[Stored data entries]
*** Block opens ***
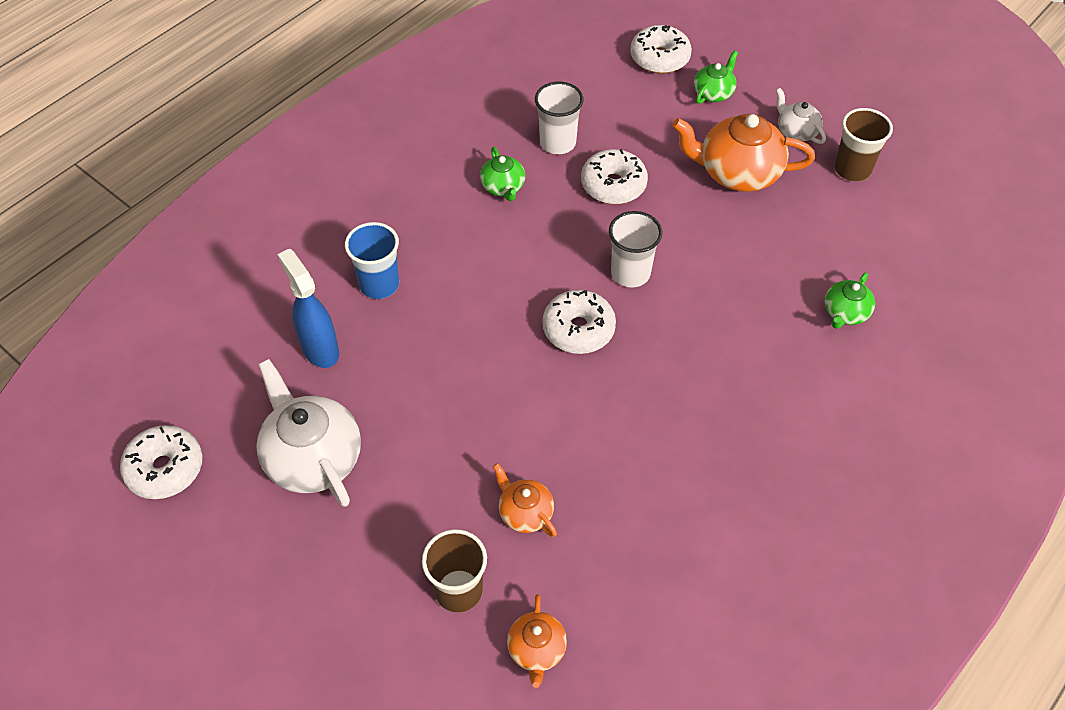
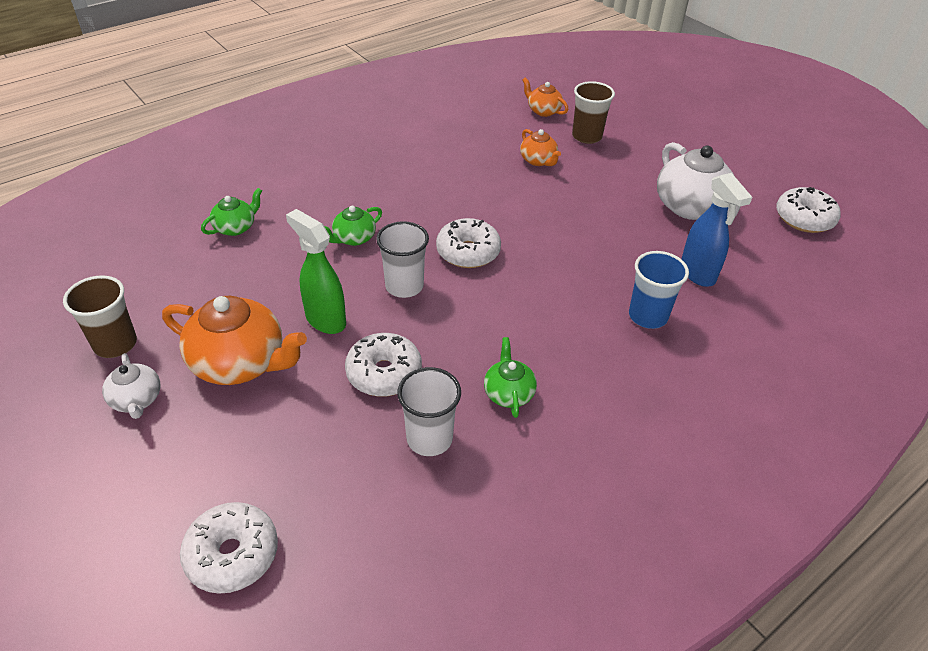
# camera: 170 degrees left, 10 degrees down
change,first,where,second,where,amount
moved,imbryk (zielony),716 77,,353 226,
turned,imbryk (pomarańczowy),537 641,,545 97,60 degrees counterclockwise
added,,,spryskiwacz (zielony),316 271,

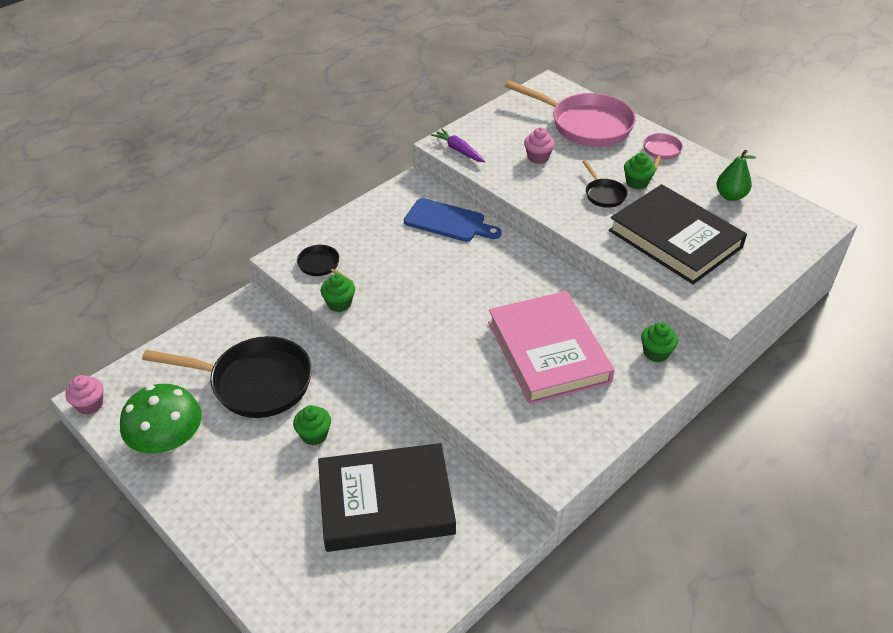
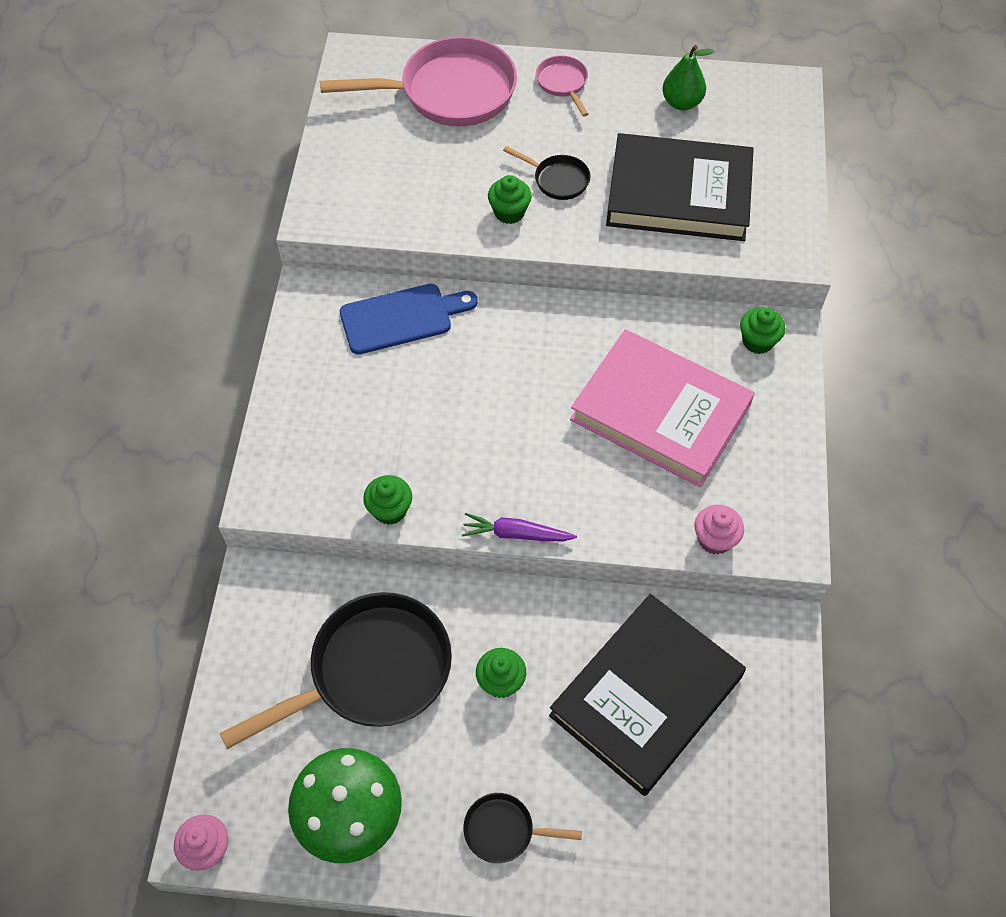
# camera: 40 degrees left, 15 degrees up
change,first,where,second,where,amount
moved,muffinka (różowy),539 145,,719 530,
moved,marchewka (fioletowy),458 145,,519 527,
moved,muffinka (zielony),640 171,,510 199,
moved,patelnia (czarny),325 263,,522 828,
*** Block closes ***
All lines in the records with the string "imbryk" should be copied out.

moved,imbryk (zielony),716 77,,353 226,
turned,imbryk (pomarańczowy),537 641,,545 97,60 degrees counterclockwise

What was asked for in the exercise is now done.